* **What you are asked to do**:
Once you find the line containing "R5: 1.5k (+12V, SDA) -> 1.5k (+12V, GND)", output it and every line after it to the end of the records, exactly.

* **Input records**:
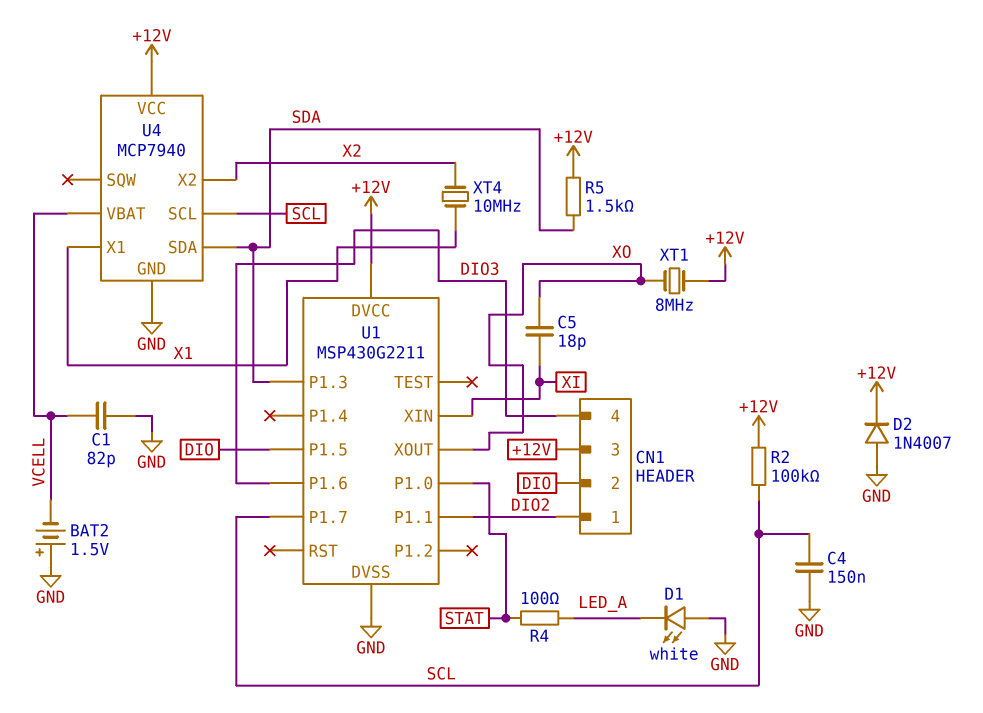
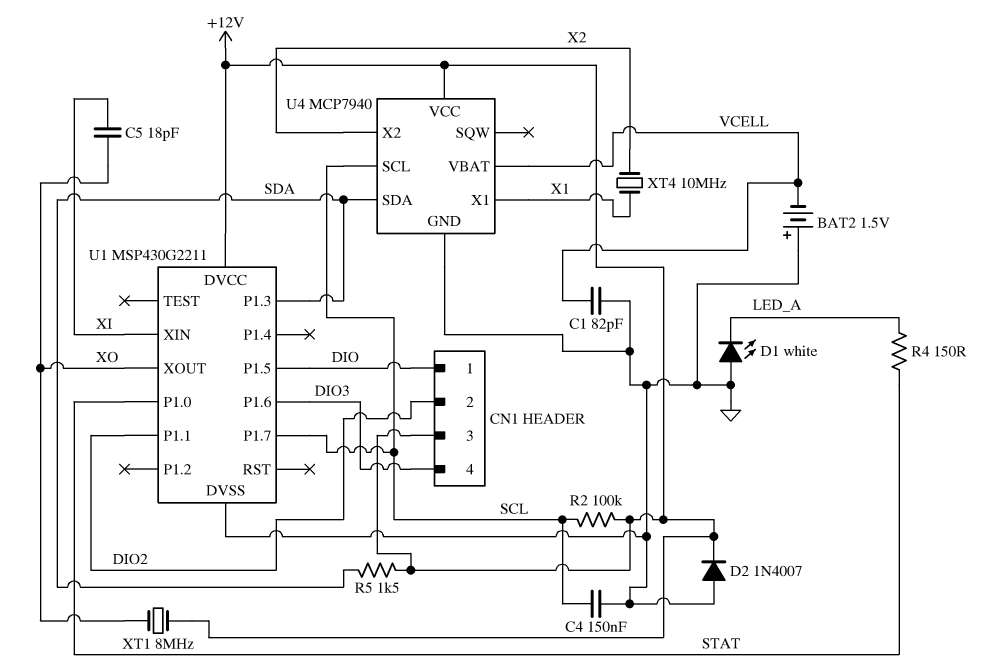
CN1 pin 1: DIO2 -> DIO
CN1 pin 2: DIO -> DIO2
R4: 100 (LED_A, STAT) -> 150 (LED_A, STAT)

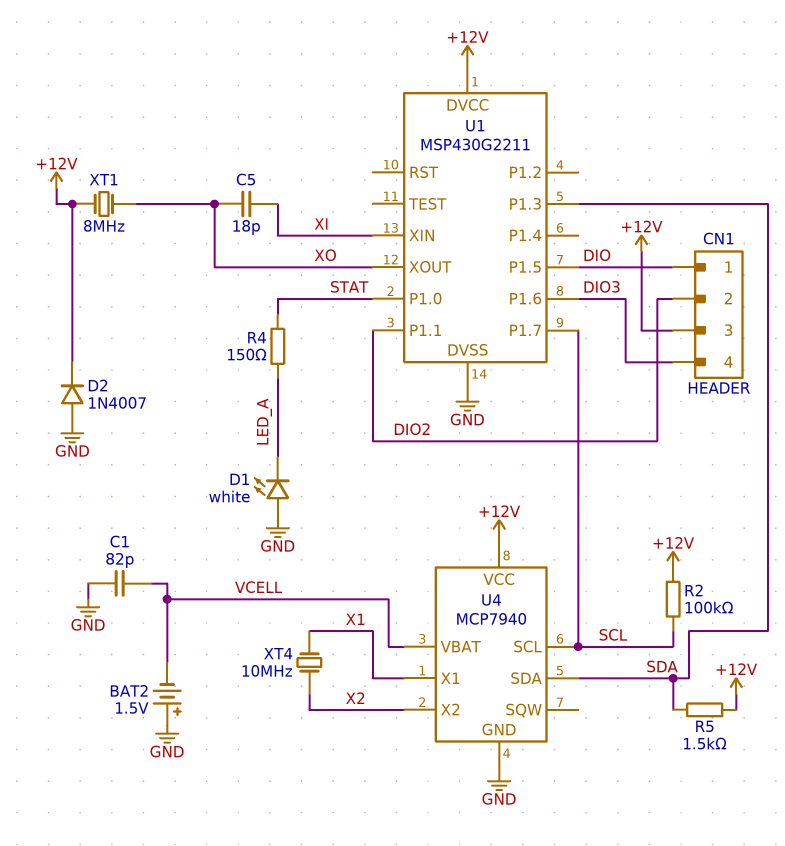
C4: 150nF (GND, SCL) -> none

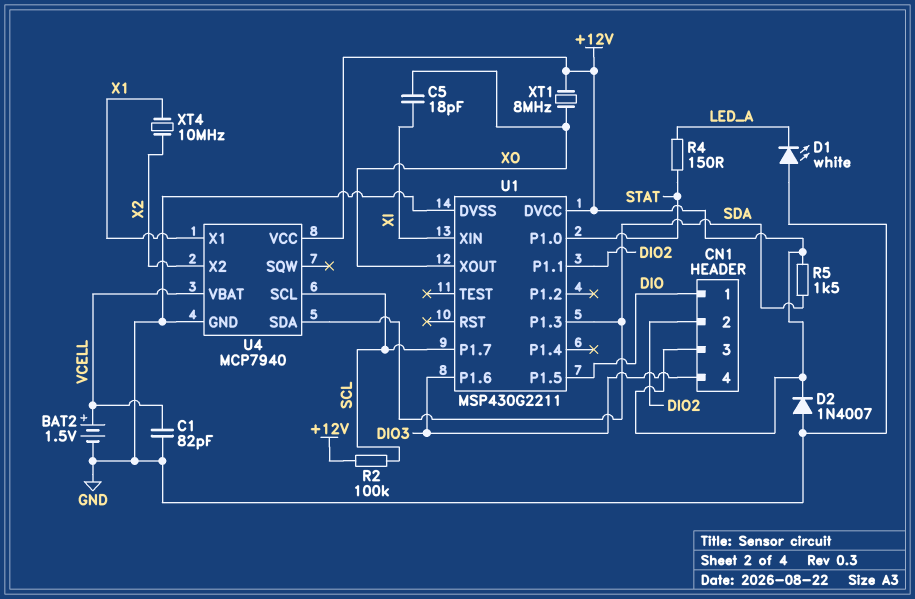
BAT2: 1.5V (plus GND, minus VCELL) -> 1.5V (plus VCELL, minus GND)

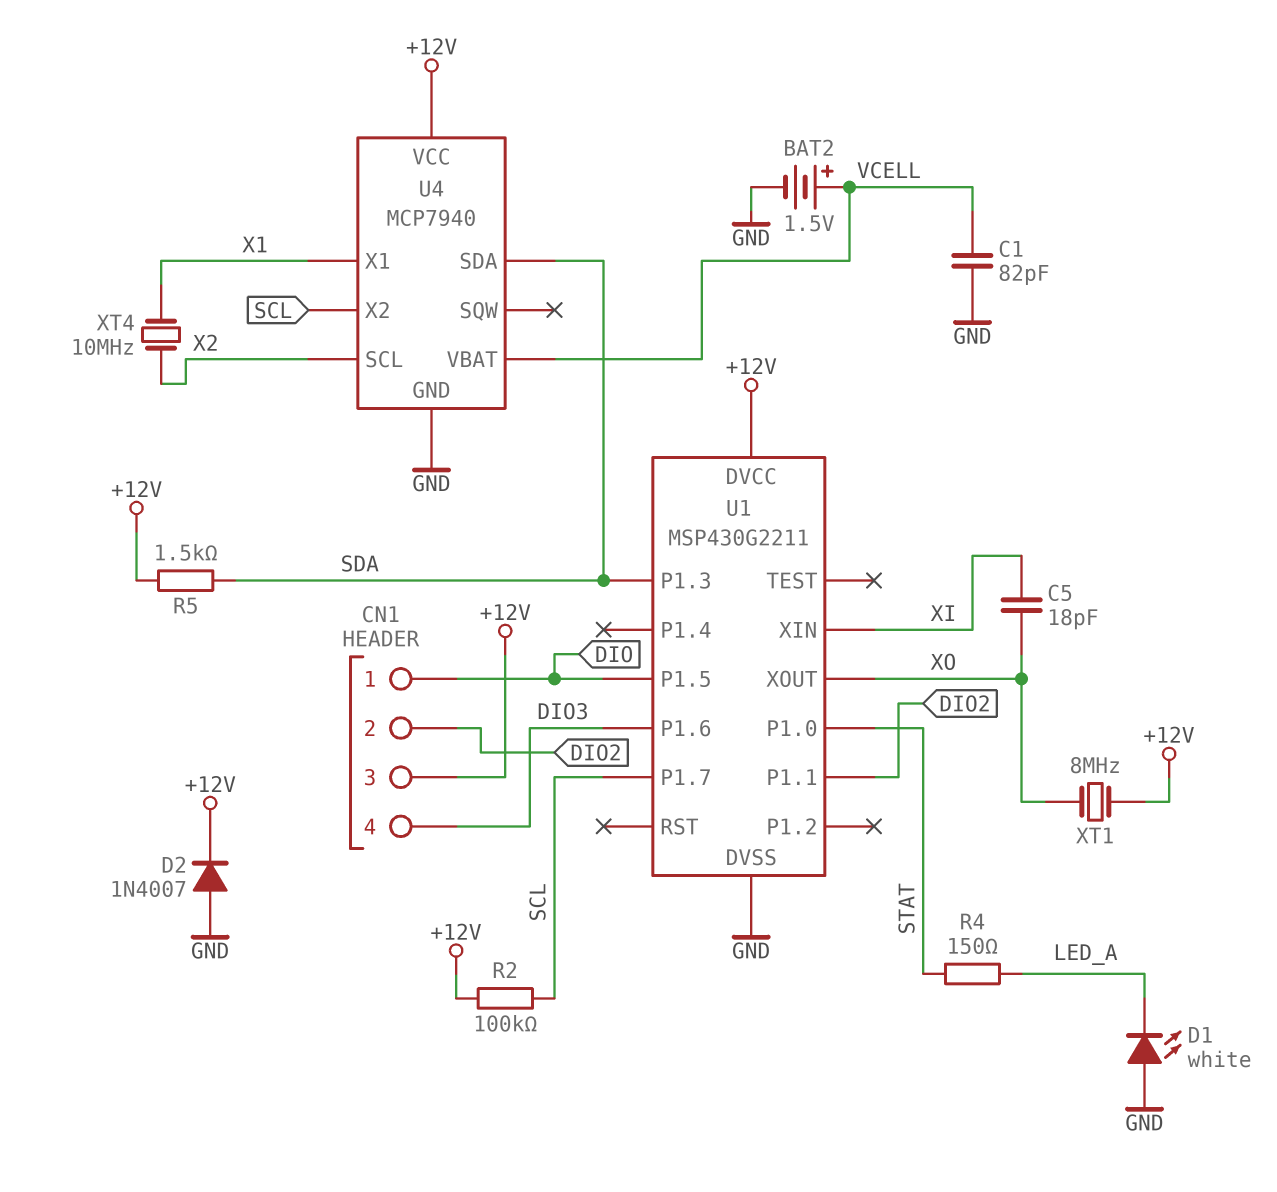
U4 pin SCL: SCL -> X2
U4 pin X2: X2 -> SCL

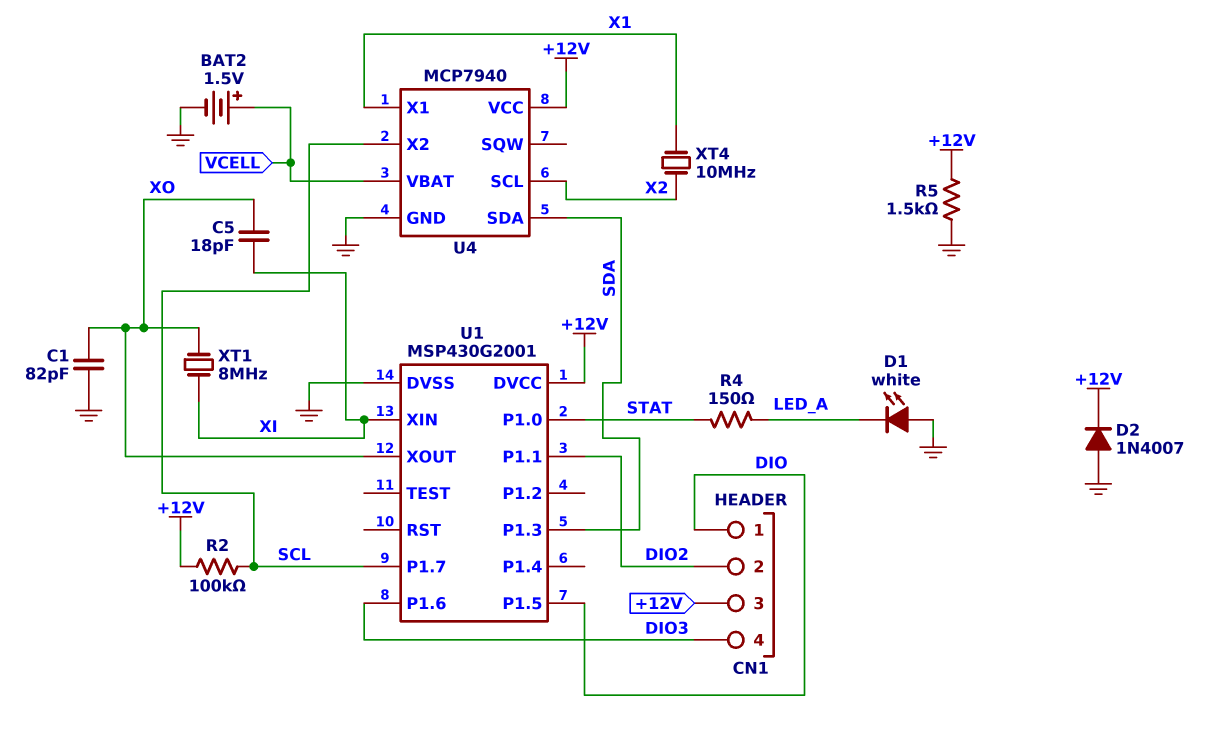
C1: 82pF (GND, VCELL) -> 82pF (GND, XO)
R5: 1.5k (+12V, SDA) -> 1.5k (+12V, GND)
U1: MSP430G2211 -> MSP430G2001
XT1: 8MHz (+12V, XO) -> 8MHz (XI, XO)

* **Answer box**:
R5: 1.5k (+12V, SDA) -> 1.5k (+12V, GND)
U1: MSP430G2211 -> MSP430G2001
XT1: 8MHz (+12V, XO) -> 8MHz (XI, XO)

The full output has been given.